▶ _Directions for this task_
How many lines in the records below contain the word "none"? Give only the number.

▶ _Information supplied_
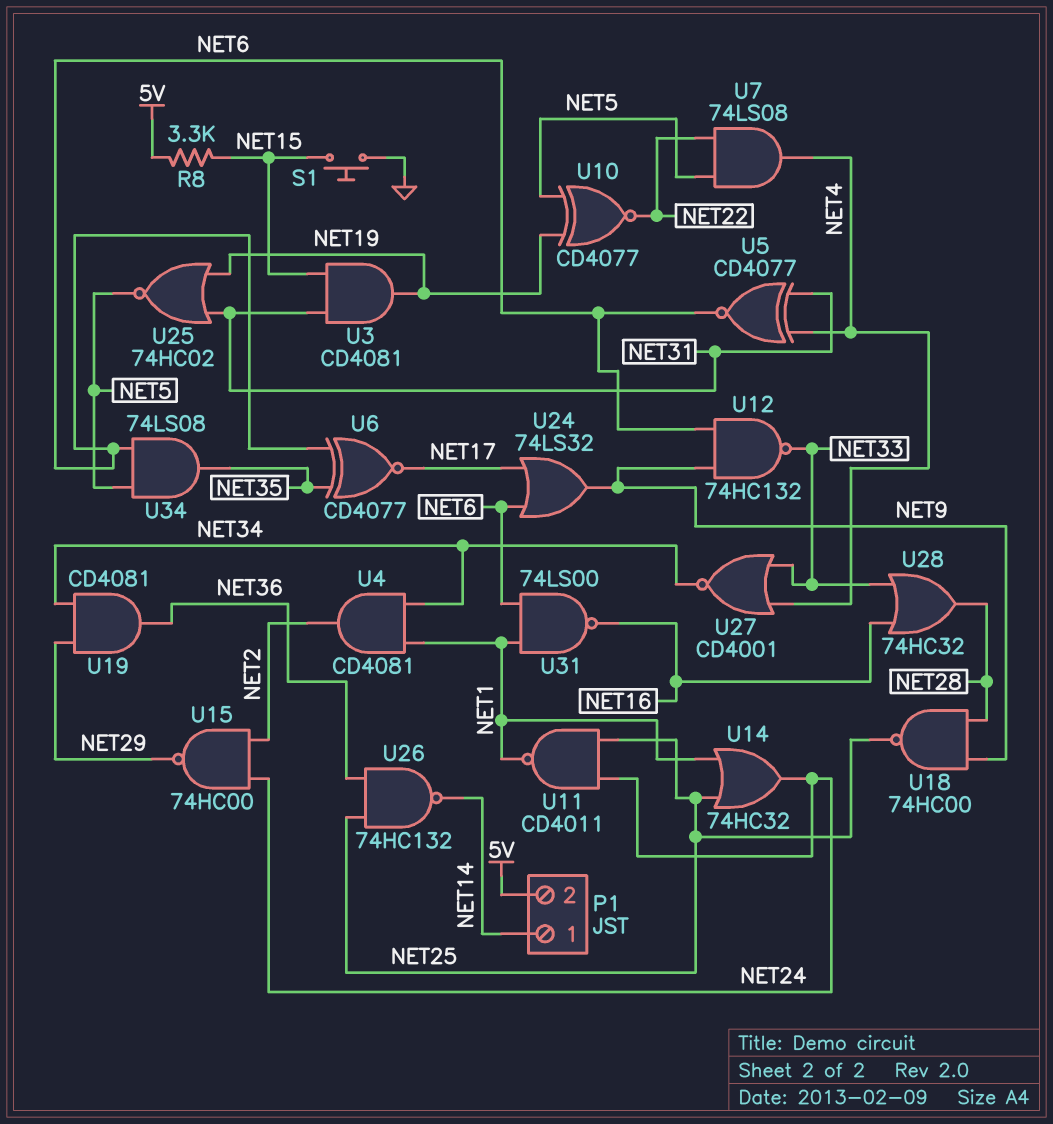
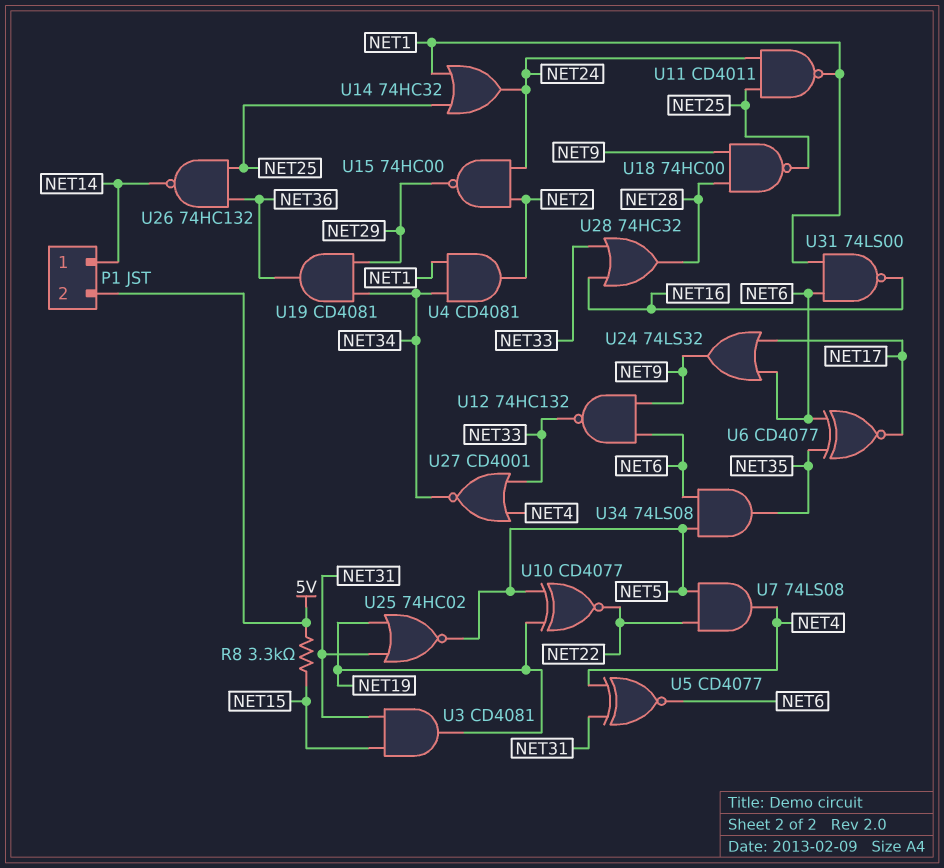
S1: button (GND, NET15) -> none

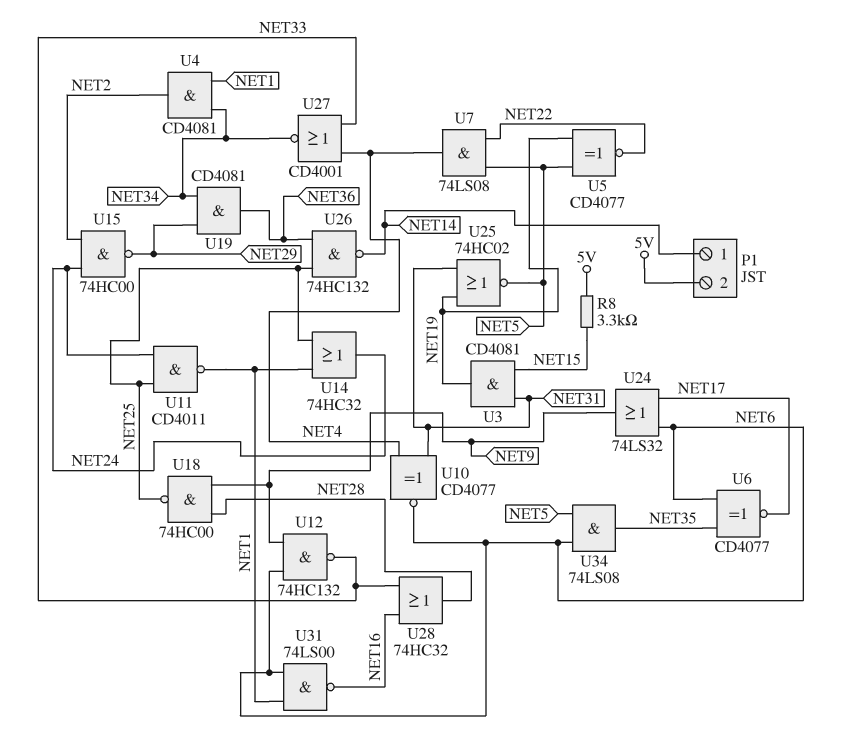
U5: XNOR CD4077 (in NET4, in NET31, out NET6) -> XNOR CD4077 (in NET5, in NET19, out NET22)
U10: XNOR CD4077 (in NET5, in NET19, out NET22) -> XNOR CD4077 (in NET4, in NET31, out NET6)

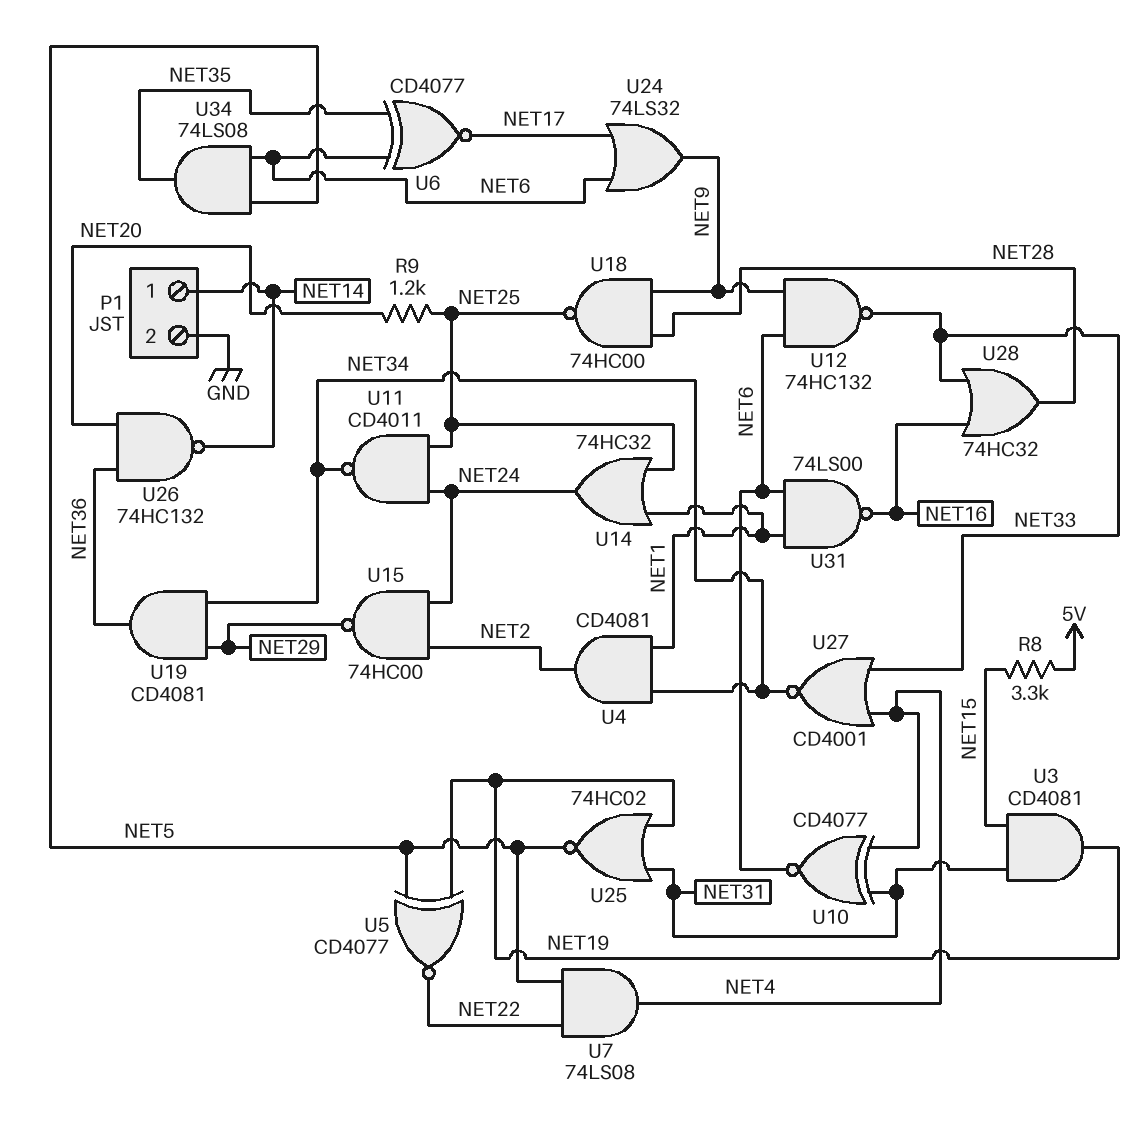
P1 pin 2: 5V -> GND
R9: none -> 1.2k (NET20, NET25)
U11: NAND CD4011 (in NET24, in NET25, out NET1) -> NAND CD4011 (in NET24, in NET25, out NET34)
U26: NAND 74HC132 (in NET25, in NET36, out NET14) -> NAND 74HC132 (in NET20, in NET36, out NET14)

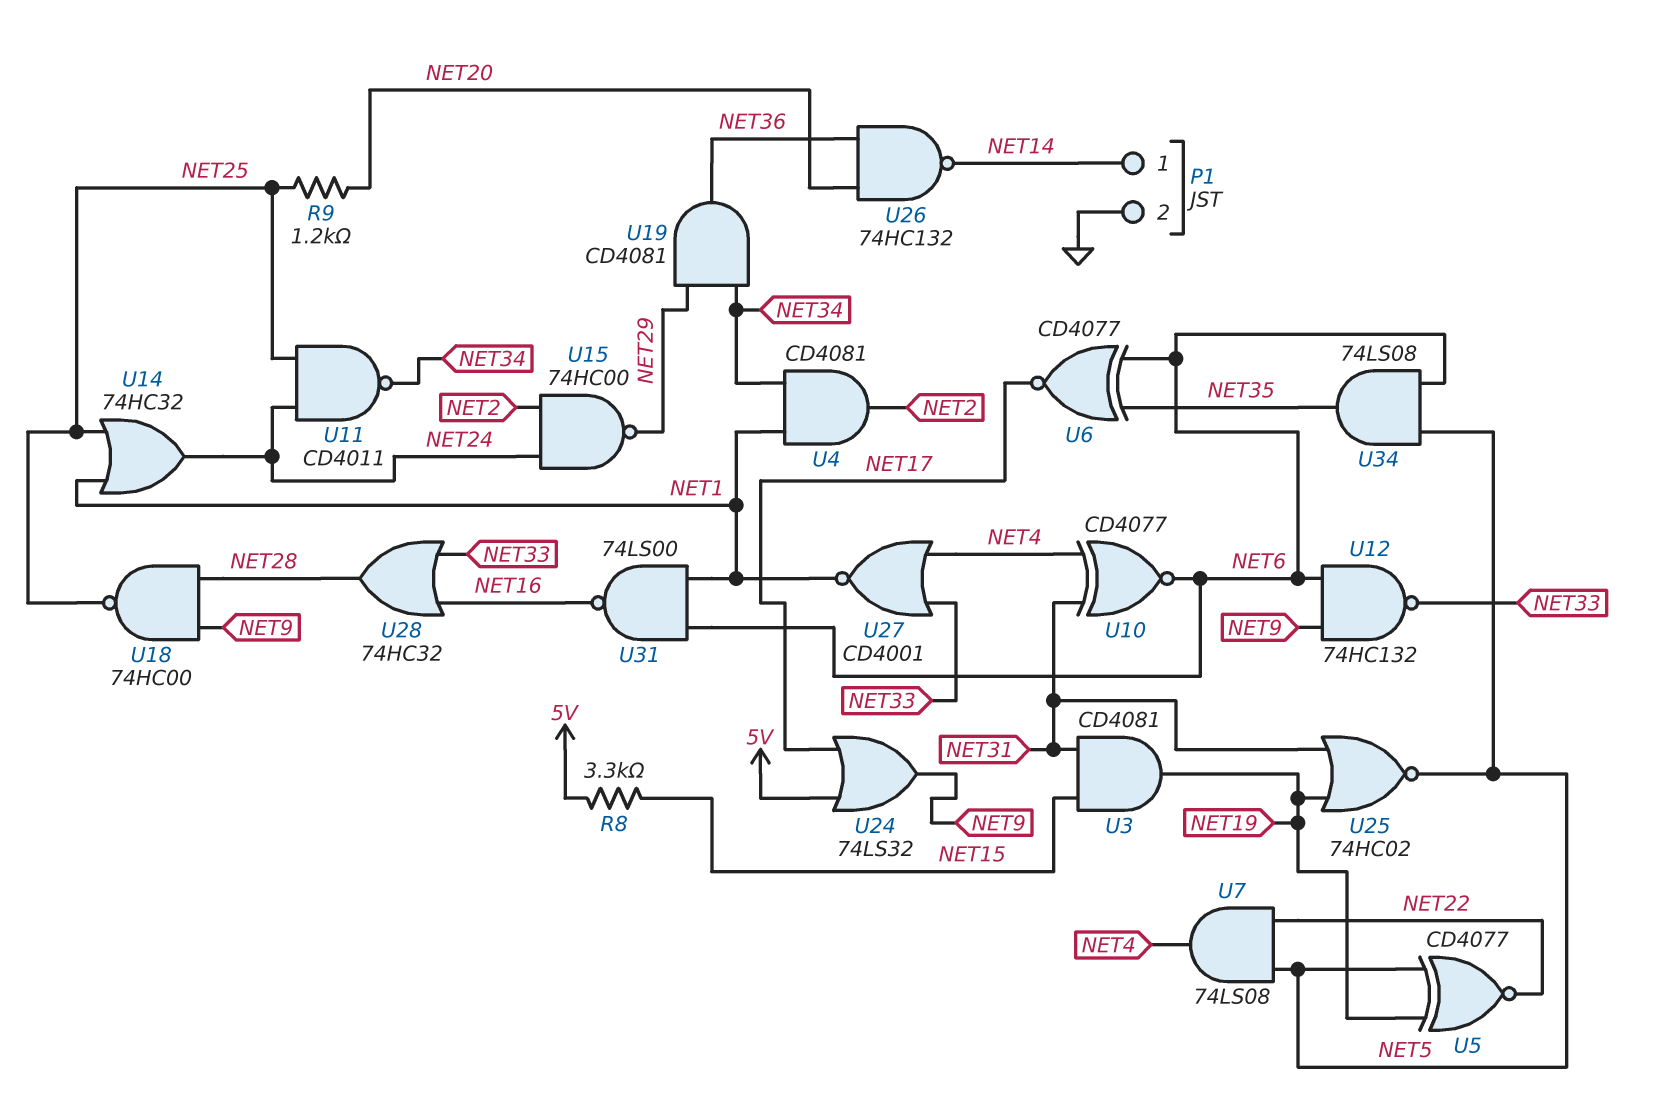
U24: OR 74LS32 (in NET6, in NET17, out NET9) -> OR 74LS32 (in 5V, in NET17, out NET9)
U27: NOR CD4001 (in NET4, in NET33, out NET34) -> NOR CD4001 (in NET4, in NET33, out NET1)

▶ _Response area_
2